Version difference data:
=== Begin Enclosure ===

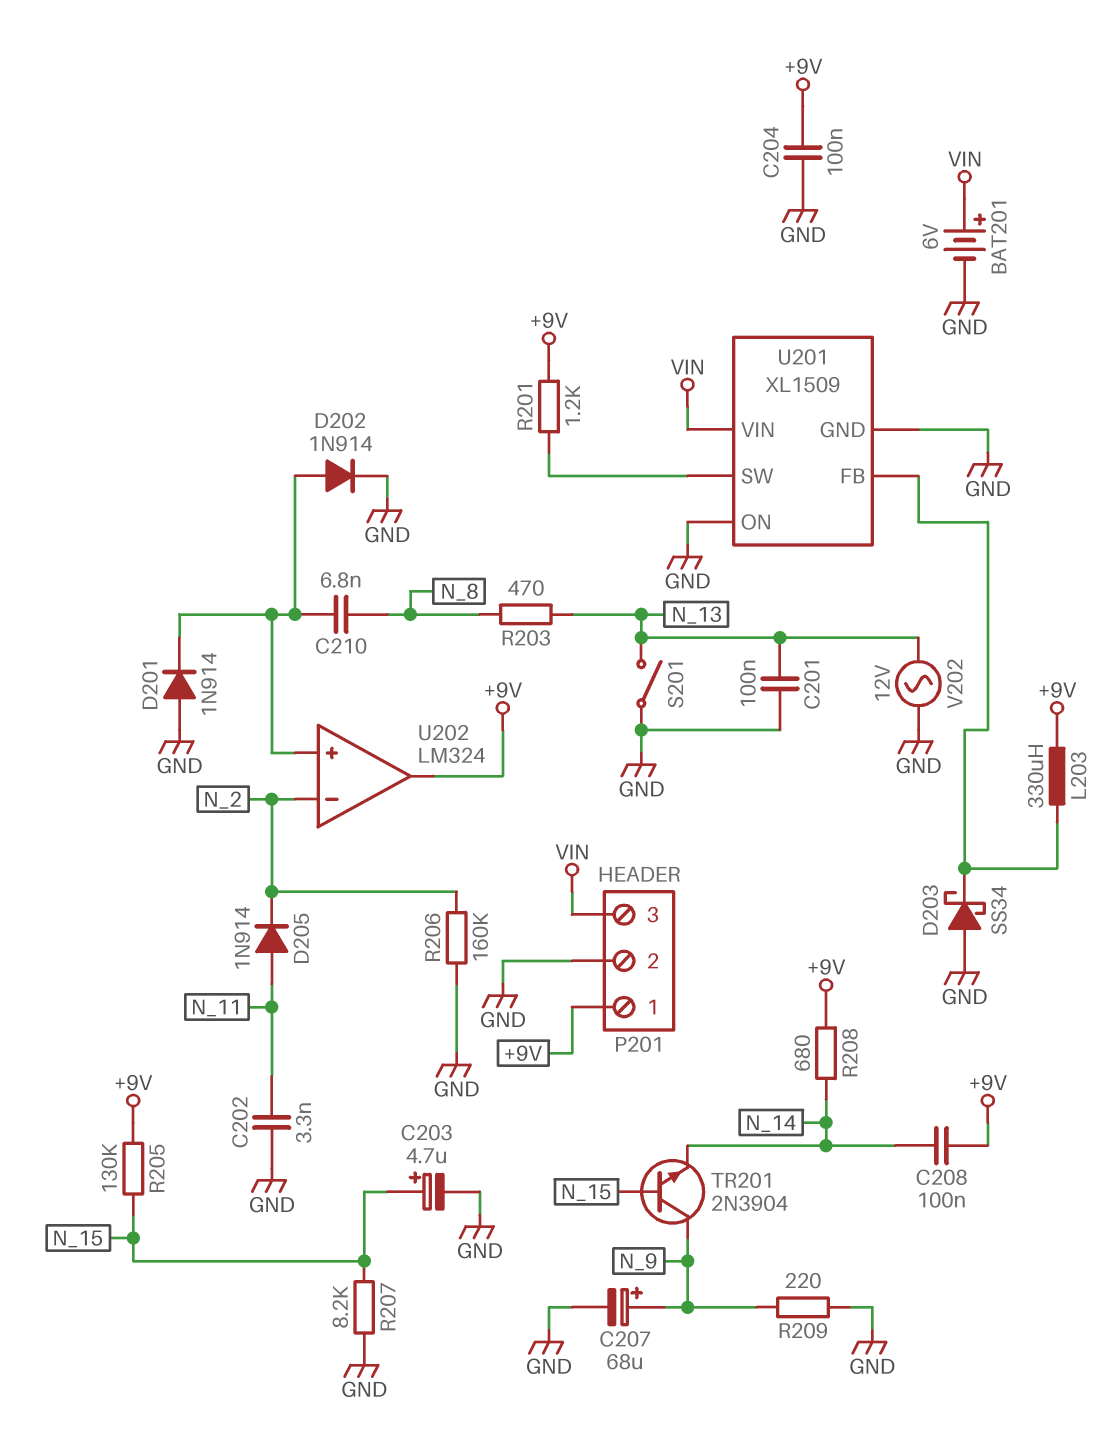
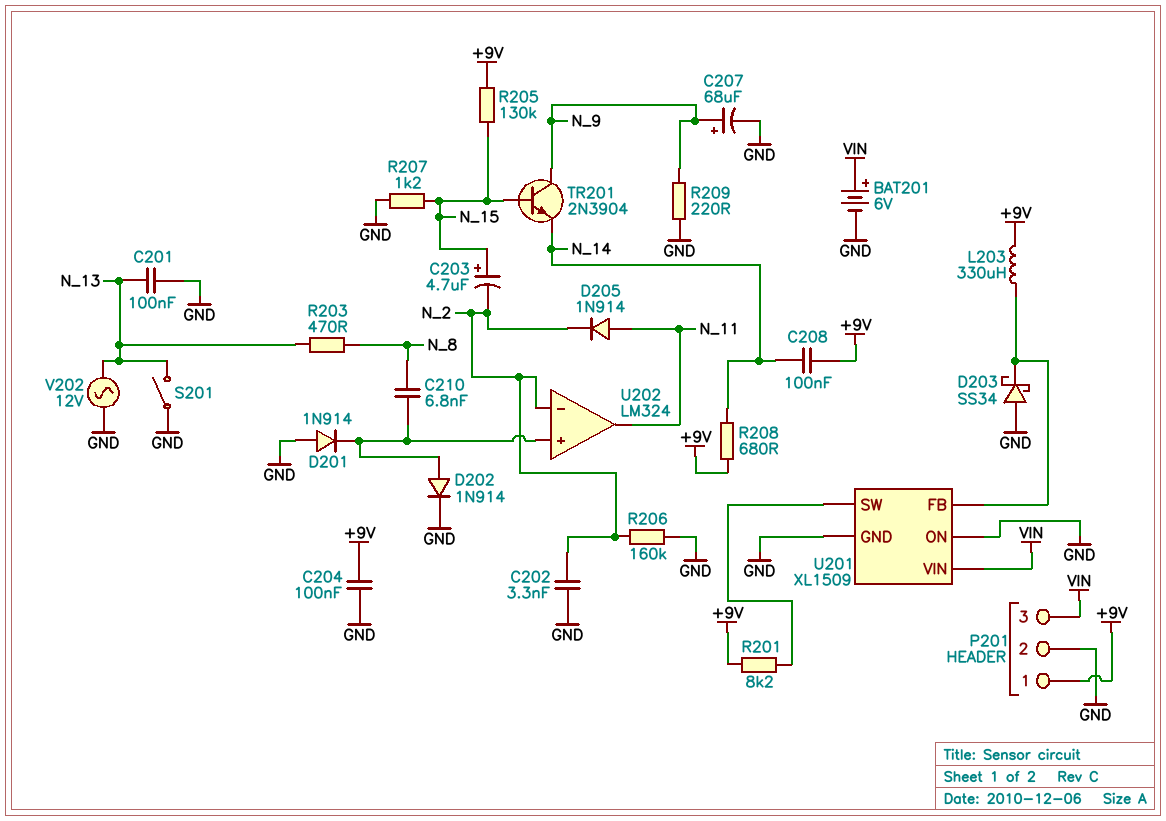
C202: 3.3nF (GND, N_11) -> 3.3nF (GND, N_2)
C203: 4.7uF (plus N_15, minus GND) -> 4.7uF (plus N_15, minus N_2)
R201: 1.2k (+9V, U201/SW) -> 8.2k (+9V, U201/SW)
R207: 8.2k (GND, N_15) -> 1.2k (GND, N_15)
U202 pin out: +9V -> N_11

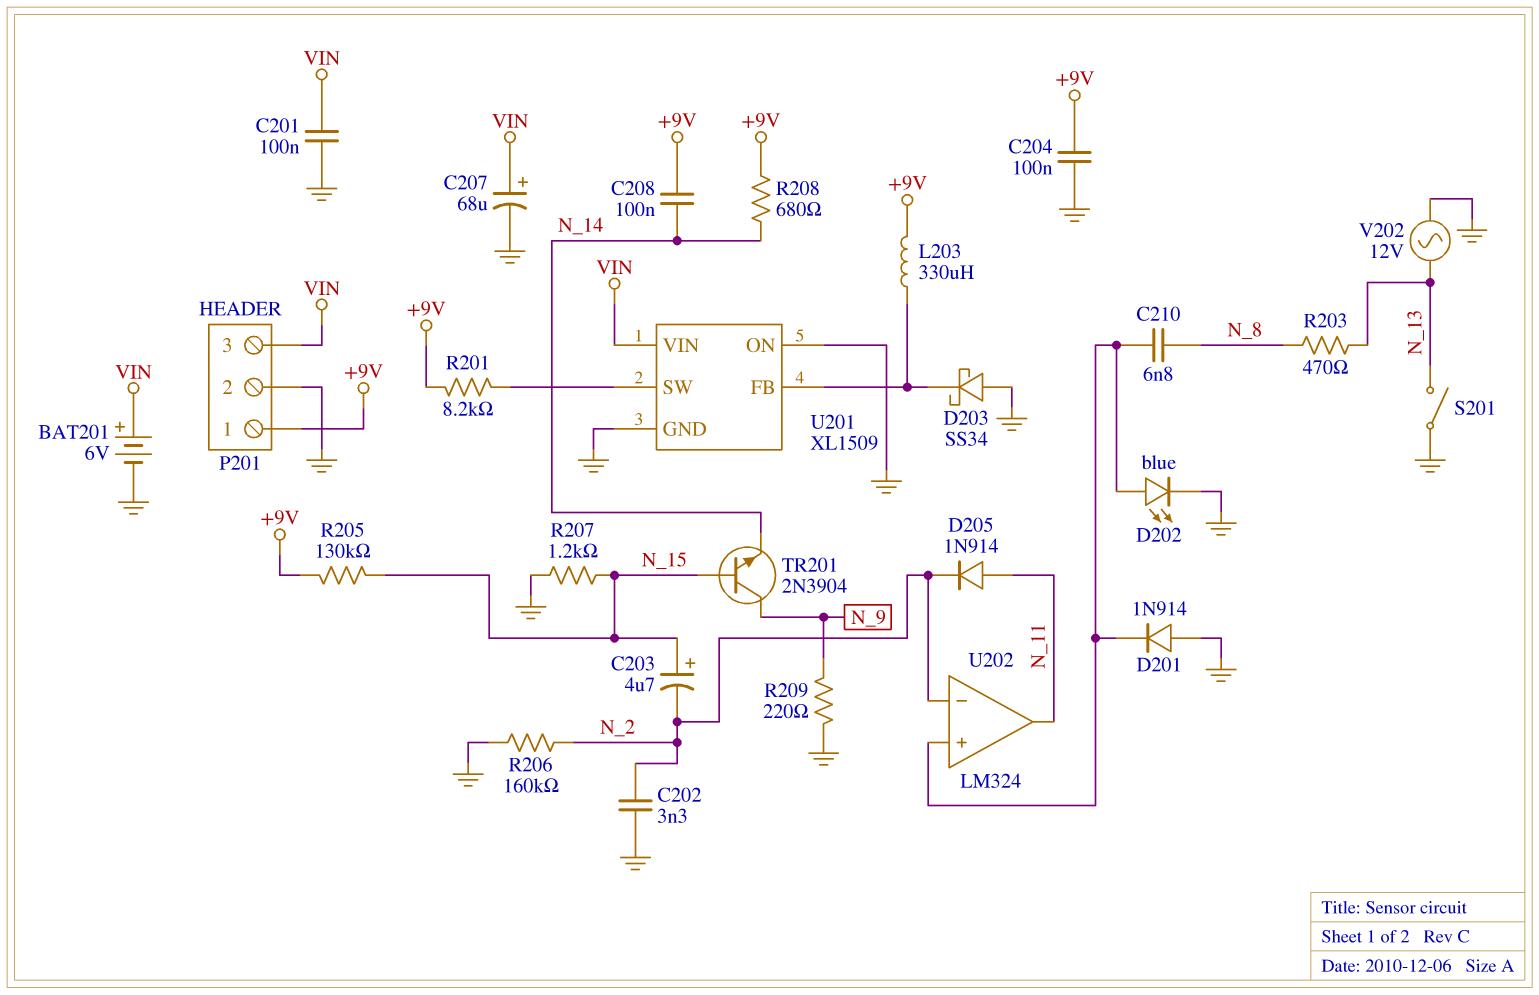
C201: 100nF (GND, N_13) -> 100nF (GND, VIN)
C207: 68uF (plus N_9, minus GND) -> 68uF (plus VIN, minus GND)
D202: diode 1N914 (A U202/in+, K GND) -> LED blue (A U202/in+, K GND)

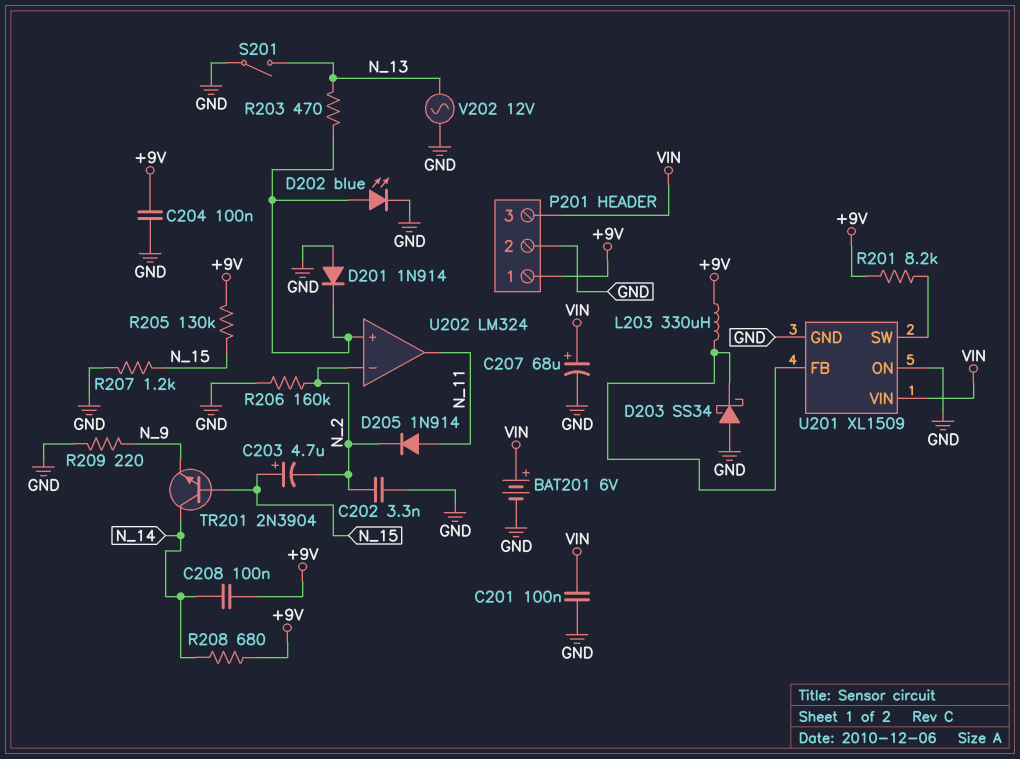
C210: 6.8nF (N_8, U202/in+) -> none
R203: 470 (N_8, N_13) -> 470 (N_13, U202/in+)
TR201: NPN 2N3904 (B N_15, C N_9, E N_14) -> NPN 2N3904 (B N_15, C N_14, E N_9)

=== End Enclosure ===

Work task: All lines from the one containing "C201: 100nF (GND, N_13) -> 100nF (GND, VIN)" to the last line of the records above, both included, need to be repeated word for word; omit the pictures.

Output of the task:
C201: 100nF (GND, N_13) -> 100nF (GND, VIN)
C207: 68uF (plus N_9, minus GND) -> 68uF (plus VIN, minus GND)
D202: diode 1N914 (A U202/in+, K GND) -> LED blue (A U202/in+, K GND)

C210: 6.8nF (N_8, U202/in+) -> none
R203: 470 (N_8, N_13) -> 470 (N_13, U202/in+)
TR201: NPN 2N3904 (B N_15, C N_9, E N_14) -> NPN 2N3904 (B N_15, C N_14, E N_9)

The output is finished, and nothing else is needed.